Your assignment> Show all lines of the listing that contain the word "brick".
****
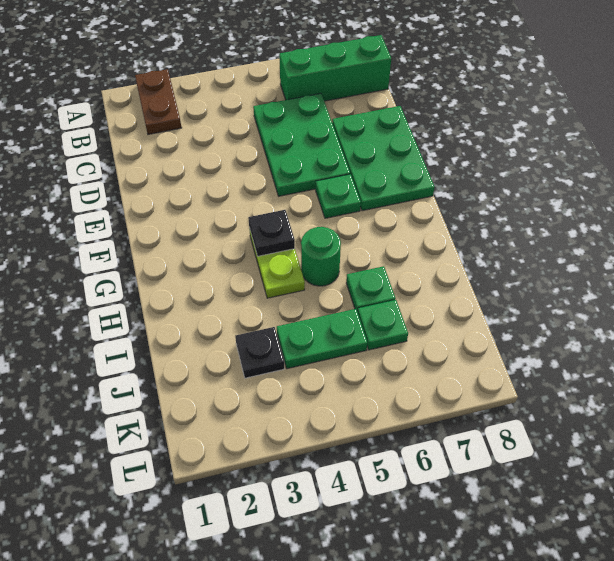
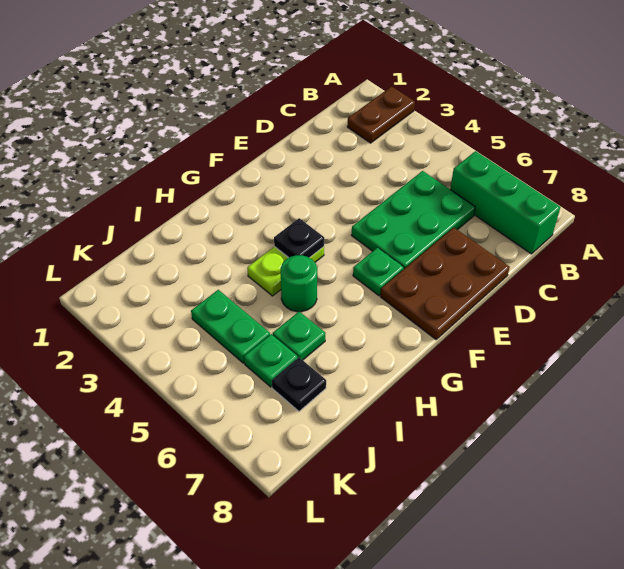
green plate D7:F8 level 1 -> brown plate D7:F8 level 1
black plate J3 level 1 -> black plate J7 level 1

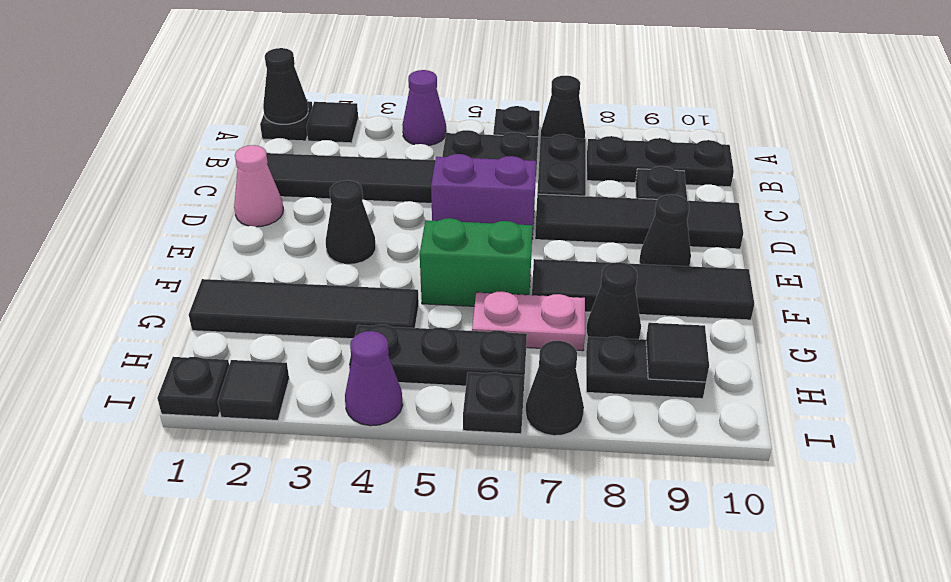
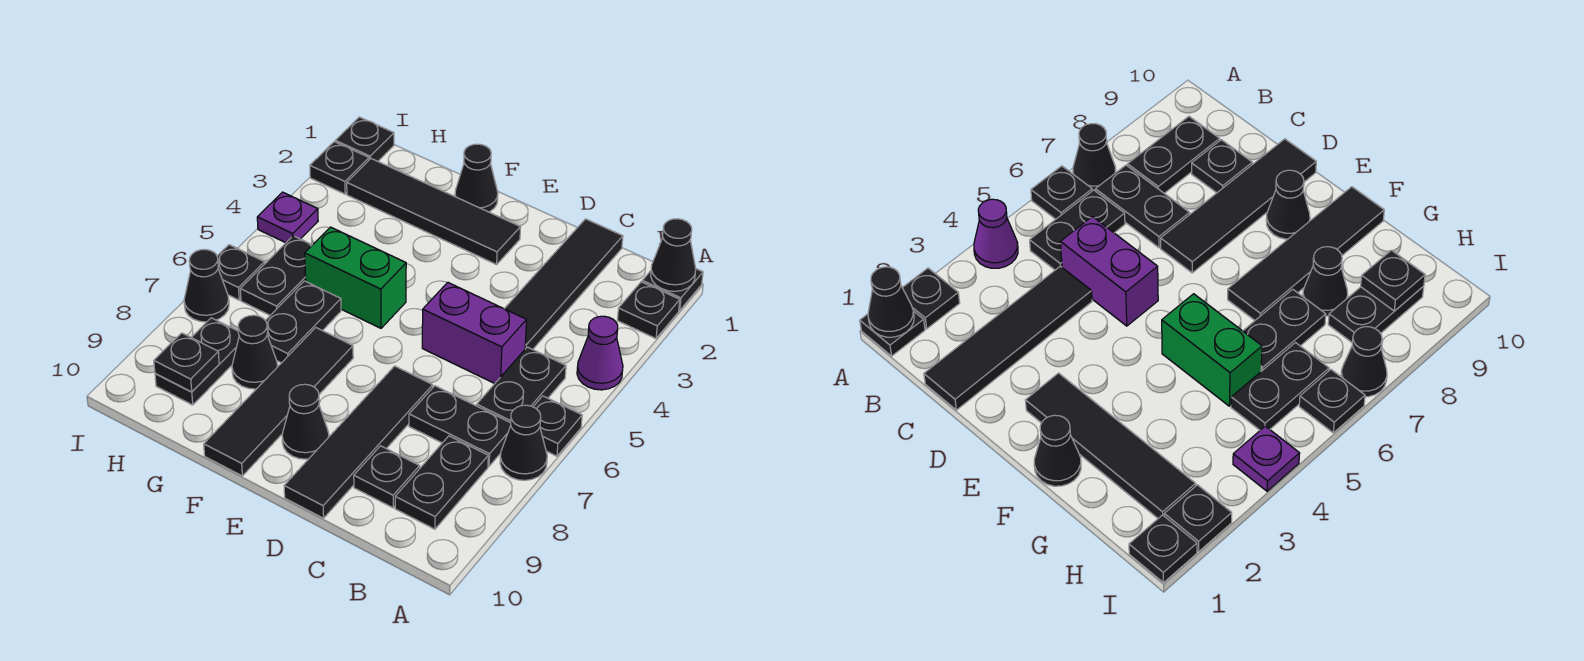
black tile A2 level 1 -> black plate A2 level 1
black plate B8:B10 level 1 -> black plate B8:B9 level 1
pink cone D1 level 1 -> none
purple brick D5:D6 level 1 -> purple brick C5:D5 level 1
black cone E3 level 1 -> black cone F1 level 1
green brick F5:F6 level 1 -> green brick F5:G5 level 1
black tile G1:G4 level 1 -> black tile E2:H2 level 1
pink plate G6:G7 level 1 -> black plate G6:G7 level 1
black plate H4:H6 level 1 -> black plate H5:H6 level 1
black tile H9 level 2 -> black plate H9 level 2
black tile I2 level 1 -> black plate I2 level 1
purple cone I4 level 1 -> purple plate I4 level 1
****
Task answer>
purple brick D5:D6 level 1 -> purple brick C5:D5 level 1
green brick F5:F6 level 1 -> green brick F5:G5 level 1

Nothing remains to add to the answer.